═══ Task input ═══

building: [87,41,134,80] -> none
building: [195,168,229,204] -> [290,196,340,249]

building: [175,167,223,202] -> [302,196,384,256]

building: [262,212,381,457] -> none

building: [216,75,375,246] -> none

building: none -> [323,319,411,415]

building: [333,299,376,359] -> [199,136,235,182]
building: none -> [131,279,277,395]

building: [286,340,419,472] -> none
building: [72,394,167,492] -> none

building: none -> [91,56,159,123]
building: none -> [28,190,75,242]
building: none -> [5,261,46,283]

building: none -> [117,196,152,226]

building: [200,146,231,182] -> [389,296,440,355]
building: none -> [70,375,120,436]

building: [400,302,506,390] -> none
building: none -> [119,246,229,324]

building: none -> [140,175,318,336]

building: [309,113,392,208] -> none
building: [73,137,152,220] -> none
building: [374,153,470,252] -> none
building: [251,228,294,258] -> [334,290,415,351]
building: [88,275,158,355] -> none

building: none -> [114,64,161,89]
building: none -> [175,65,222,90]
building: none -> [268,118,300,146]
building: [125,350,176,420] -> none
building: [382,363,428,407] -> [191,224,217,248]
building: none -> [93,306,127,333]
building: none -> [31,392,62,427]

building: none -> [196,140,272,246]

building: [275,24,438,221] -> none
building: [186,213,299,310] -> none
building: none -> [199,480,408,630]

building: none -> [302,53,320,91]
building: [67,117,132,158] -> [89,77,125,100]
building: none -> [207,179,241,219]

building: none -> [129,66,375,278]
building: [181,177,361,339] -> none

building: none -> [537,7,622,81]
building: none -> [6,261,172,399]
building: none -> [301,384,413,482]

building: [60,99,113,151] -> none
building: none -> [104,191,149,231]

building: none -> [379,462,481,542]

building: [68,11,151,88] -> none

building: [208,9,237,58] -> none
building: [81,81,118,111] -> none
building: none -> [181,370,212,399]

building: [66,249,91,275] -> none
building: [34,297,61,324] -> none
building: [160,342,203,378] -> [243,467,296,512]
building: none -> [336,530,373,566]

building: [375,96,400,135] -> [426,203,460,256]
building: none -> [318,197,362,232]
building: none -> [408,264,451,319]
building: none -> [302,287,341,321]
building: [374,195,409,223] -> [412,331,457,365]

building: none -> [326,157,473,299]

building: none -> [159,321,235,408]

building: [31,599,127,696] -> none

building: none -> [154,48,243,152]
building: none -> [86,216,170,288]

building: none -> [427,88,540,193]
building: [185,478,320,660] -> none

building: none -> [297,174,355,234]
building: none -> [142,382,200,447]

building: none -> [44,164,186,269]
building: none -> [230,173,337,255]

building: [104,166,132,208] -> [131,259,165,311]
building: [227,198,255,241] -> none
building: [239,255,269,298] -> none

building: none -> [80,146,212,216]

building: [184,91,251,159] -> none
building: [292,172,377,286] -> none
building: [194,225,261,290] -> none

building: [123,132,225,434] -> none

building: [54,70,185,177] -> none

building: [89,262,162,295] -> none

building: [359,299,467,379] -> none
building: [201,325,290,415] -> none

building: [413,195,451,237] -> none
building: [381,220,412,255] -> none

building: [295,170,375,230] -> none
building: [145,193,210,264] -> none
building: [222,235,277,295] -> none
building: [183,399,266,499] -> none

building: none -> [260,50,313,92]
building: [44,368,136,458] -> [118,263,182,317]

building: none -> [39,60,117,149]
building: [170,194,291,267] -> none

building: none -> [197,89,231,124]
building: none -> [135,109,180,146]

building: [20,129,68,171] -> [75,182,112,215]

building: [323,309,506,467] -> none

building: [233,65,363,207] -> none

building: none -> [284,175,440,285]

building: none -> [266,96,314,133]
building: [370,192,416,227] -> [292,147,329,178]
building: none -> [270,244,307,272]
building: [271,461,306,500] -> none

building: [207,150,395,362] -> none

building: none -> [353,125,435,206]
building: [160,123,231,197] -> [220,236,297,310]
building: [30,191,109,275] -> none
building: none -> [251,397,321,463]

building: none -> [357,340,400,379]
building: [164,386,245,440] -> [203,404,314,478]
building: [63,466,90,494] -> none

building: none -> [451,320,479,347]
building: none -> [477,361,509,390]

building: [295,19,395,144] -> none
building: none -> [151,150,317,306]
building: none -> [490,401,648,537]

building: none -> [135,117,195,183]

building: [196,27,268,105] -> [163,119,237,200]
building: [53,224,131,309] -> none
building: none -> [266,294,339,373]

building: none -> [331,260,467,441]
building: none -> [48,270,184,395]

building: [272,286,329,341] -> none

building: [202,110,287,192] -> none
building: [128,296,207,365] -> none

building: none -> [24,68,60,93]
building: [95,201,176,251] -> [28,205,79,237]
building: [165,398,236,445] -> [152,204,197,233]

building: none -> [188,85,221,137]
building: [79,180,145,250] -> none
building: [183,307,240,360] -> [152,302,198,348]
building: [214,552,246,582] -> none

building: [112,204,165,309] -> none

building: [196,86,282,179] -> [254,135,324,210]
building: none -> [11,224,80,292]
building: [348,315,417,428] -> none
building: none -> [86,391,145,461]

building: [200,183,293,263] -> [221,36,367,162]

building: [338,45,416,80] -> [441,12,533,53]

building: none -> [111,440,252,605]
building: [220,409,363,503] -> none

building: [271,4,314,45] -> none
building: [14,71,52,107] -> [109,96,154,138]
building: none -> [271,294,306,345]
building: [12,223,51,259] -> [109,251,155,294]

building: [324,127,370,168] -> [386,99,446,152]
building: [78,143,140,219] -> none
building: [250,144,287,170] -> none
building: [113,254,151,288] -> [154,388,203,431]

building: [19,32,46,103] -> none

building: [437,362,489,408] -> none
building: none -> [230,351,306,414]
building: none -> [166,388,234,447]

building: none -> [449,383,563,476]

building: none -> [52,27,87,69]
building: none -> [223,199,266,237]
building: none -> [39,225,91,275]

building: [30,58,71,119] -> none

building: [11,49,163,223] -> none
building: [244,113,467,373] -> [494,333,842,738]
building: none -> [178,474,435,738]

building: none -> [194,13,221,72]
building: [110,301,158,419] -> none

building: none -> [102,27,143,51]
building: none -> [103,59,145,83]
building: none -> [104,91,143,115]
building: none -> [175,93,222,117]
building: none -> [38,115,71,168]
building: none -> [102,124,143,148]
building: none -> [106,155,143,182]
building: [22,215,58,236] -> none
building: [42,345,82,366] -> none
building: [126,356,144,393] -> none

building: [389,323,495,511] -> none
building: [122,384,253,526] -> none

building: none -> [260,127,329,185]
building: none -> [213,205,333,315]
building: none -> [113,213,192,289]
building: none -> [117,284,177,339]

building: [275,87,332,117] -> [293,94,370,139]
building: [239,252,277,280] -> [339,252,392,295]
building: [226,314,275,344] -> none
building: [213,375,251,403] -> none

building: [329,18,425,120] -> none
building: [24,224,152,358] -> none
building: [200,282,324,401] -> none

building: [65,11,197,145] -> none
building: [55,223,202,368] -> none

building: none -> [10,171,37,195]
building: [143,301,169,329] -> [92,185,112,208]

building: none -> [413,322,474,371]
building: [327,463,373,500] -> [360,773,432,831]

═══

Write out the data again in full. Match it exactly.

Response ::
building: [87,41,134,80] -> none
building: [195,168,229,204] -> [290,196,340,249]

building: [175,167,223,202] -> [302,196,384,256]

building: [262,212,381,457] -> none

building: [216,75,375,246] -> none

building: none -> [323,319,411,415]

building: [333,299,376,359] -> [199,136,235,182]
building: none -> [131,279,277,395]

building: [286,340,419,472] -> none
building: [72,394,167,492] -> none

building: none -> [91,56,159,123]
building: none -> [28,190,75,242]
building: none -> [5,261,46,283]

building: none -> [117,196,152,226]

building: [200,146,231,182] -> [389,296,440,355]
building: none -> [70,375,120,436]

building: [400,302,506,390] -> none
building: none -> [119,246,229,324]

building: none -> [140,175,318,336]

building: [309,113,392,208] -> none
building: [73,137,152,220] -> none
building: [374,153,470,252] -> none
building: [251,228,294,258] -> [334,290,415,351]
building: [88,275,158,355] -> none

building: none -> [114,64,161,89]
building: none -> [175,65,222,90]
building: none -> [268,118,300,146]
building: [125,350,176,420] -> none
building: [382,363,428,407] -> [191,224,217,248]
building: none -> [93,306,127,333]
building: none -> [31,392,62,427]

building: none -> [196,140,272,246]

building: [275,24,438,221] -> none
building: [186,213,299,310] -> none
building: none -> [199,480,408,630]

building: none -> [302,53,320,91]
building: [67,117,132,158] -> [89,77,125,100]
building: none -> [207,179,241,219]

building: none -> [129,66,375,278]
building: [181,177,361,339] -> none

building: none -> [537,7,622,81]
building: none -> [6,261,172,399]
building: none -> [301,384,413,482]

building: [60,99,113,151] -> none
building: none -> [104,191,149,231]

building: none -> [379,462,481,542]

building: [68,11,151,88] -> none

building: [208,9,237,58] -> none
building: [81,81,118,111] -> none
building: none -> [181,370,212,399]

building: [66,249,91,275] -> none
building: [34,297,61,324] -> none
building: [160,342,203,378] -> [243,467,296,512]
building: none -> [336,530,373,566]

building: [375,96,400,135] -> [426,203,460,256]
building: none -> [318,197,362,232]
building: none -> [408,264,451,319]
building: none -> [302,287,341,321]
building: [374,195,409,223] -> [412,331,457,365]

building: none -> [326,157,473,299]

building: none -> [159,321,235,408]

building: [31,599,127,696] -> none

building: none -> [154,48,243,152]
building: none -> [86,216,170,288]

building: none -> [427,88,540,193]
building: [185,478,320,660] -> none

building: none -> [297,174,355,234]
building: none -> [142,382,200,447]

building: none -> [44,164,186,269]
building: none -> [230,173,337,255]

building: [104,166,132,208] -> [131,259,165,311]
building: [227,198,255,241] -> none
building: [239,255,269,298] -> none

building: none -> [80,146,212,216]

building: [184,91,251,159] -> none
building: [292,172,377,286] -> none
building: [194,225,261,290] -> none

building: [123,132,225,434] -> none

building: [54,70,185,177] -> none

building: [89,262,162,295] -> none

building: [359,299,467,379] -> none
building: [201,325,290,415] -> none

building: [413,195,451,237] -> none
building: [381,220,412,255] -> none

building: [295,170,375,230] -> none
building: [145,193,210,264] -> none
building: [222,235,277,295] -> none
building: [183,399,266,499] -> none

building: none -> [260,50,313,92]
building: [44,368,136,458] -> [118,263,182,317]

building: none -> [39,60,117,149]
building: [170,194,291,267] -> none

building: none -> [197,89,231,124]
building: none -> [135,109,180,146]

building: [20,129,68,171] -> [75,182,112,215]

building: [323,309,506,467] -> none

building: [233,65,363,207] -> none

building: none -> [284,175,440,285]

building: none -> [266,96,314,133]
building: [370,192,416,227] -> [292,147,329,178]
building: none -> [270,244,307,272]
building: [271,461,306,500] -> none

building: [207,150,395,362] -> none

building: none -> [353,125,435,206]
building: [160,123,231,197] -> [220,236,297,310]
building: [30,191,109,275] -> none
building: none -> [251,397,321,463]

building: none -> [357,340,400,379]
building: [164,386,245,440] -> [203,404,314,478]
building: [63,466,90,494] -> none

building: none -> [451,320,479,347]
building: none -> [477,361,509,390]

building: [295,19,395,144] -> none
building: none -> [151,150,317,306]
building: none -> [490,401,648,537]

building: none -> [135,117,195,183]

building: [196,27,268,105] -> [163,119,237,200]
building: [53,224,131,309] -> none
building: none -> [266,294,339,373]

building: none -> [331,260,467,441]
building: none -> [48,270,184,395]

building: [272,286,329,341] -> none

building: [202,110,287,192] -> none
building: [128,296,207,365] -> none

building: none -> [24,68,60,93]
building: [95,201,176,251] -> [28,205,79,237]
building: [165,398,236,445] -> [152,204,197,233]

building: none -> [188,85,221,137]
building: [79,180,145,250] -> none
building: [183,307,240,360] -> [152,302,198,348]
building: [214,552,246,582] -> none

building: [112,204,165,309] -> none

building: [196,86,282,179] -> [254,135,324,210]
building: none -> [11,224,80,292]
building: [348,315,417,428] -> none
building: none -> [86,391,145,461]

building: [200,183,293,263] -> [221,36,367,162]

building: [338,45,416,80] -> [441,12,533,53]

building: none -> [111,440,252,605]
building: [220,409,363,503] -> none

building: [271,4,314,45] -> none
building: [14,71,52,107] -> [109,96,154,138]
building: none -> [271,294,306,345]
building: [12,223,51,259] -> [109,251,155,294]

building: [324,127,370,168] -> [386,99,446,152]
building: [78,143,140,219] -> none
building: [250,144,287,170] -> none
building: [113,254,151,288] -> [154,388,203,431]

building: [19,32,46,103] -> none

building: [437,362,489,408] -> none
building: none -> [230,351,306,414]
building: none -> [166,388,234,447]

building: none -> [449,383,563,476]

building: none -> [52,27,87,69]
building: none -> [223,199,266,237]
building: none -> [39,225,91,275]

building: [30,58,71,119] -> none

building: [11,49,163,223] -> none
building: [244,113,467,373] -> [494,333,842,738]
building: none -> [178,474,435,738]

building: none -> [194,13,221,72]
building: [110,301,158,419] -> none

building: none -> [102,27,143,51]
building: none -> [103,59,145,83]
building: none -> [104,91,143,115]
building: none -> [175,93,222,117]
building: none -> [38,115,71,168]
building: none -> [102,124,143,148]
building: none -> [106,155,143,182]
building: [22,215,58,236] -> none
building: [42,345,82,366] -> none
building: [126,356,144,393] -> none

building: [389,323,495,511] -> none
building: [122,384,253,526] -> none

building: none -> [260,127,329,185]
building: none -> [213,205,333,315]
building: none -> [113,213,192,289]
building: none -> [117,284,177,339]

building: [275,87,332,117] -> [293,94,370,139]
building: [239,252,277,280] -> [339,252,392,295]
building: [226,314,275,344] -> none
building: [213,375,251,403] -> none

building: [329,18,425,120] -> none
building: [24,224,152,358] -> none
building: [200,282,324,401] -> none

building: [65,11,197,145] -> none
building: [55,223,202,368] -> none

building: none -> [10,171,37,195]
building: [143,301,169,329] -> [92,185,112,208]

building: none -> [413,322,474,371]
building: [327,463,373,500] -> [360,773,432,831]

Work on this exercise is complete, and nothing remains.